## Assignment
Could you retype exactly the lines running from the line with "BT pin RXD: GP21 -> GP5" to the end of the data, both included, and nothing else?

## Exercise input
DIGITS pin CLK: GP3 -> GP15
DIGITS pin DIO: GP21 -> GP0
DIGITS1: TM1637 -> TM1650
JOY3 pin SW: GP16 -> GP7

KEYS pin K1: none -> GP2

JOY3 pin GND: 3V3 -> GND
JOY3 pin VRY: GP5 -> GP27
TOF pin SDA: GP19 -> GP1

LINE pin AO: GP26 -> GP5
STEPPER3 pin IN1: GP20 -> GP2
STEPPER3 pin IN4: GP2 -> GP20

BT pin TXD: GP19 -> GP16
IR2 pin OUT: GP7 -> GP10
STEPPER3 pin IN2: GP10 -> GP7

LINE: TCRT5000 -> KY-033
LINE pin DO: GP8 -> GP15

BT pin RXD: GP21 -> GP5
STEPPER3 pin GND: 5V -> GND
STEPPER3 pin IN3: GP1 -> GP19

## Task output
BT pin RXD: GP21 -> GP5
STEPPER3 pin GND: 5V -> GND
STEPPER3 pin IN3: GP1 -> GP19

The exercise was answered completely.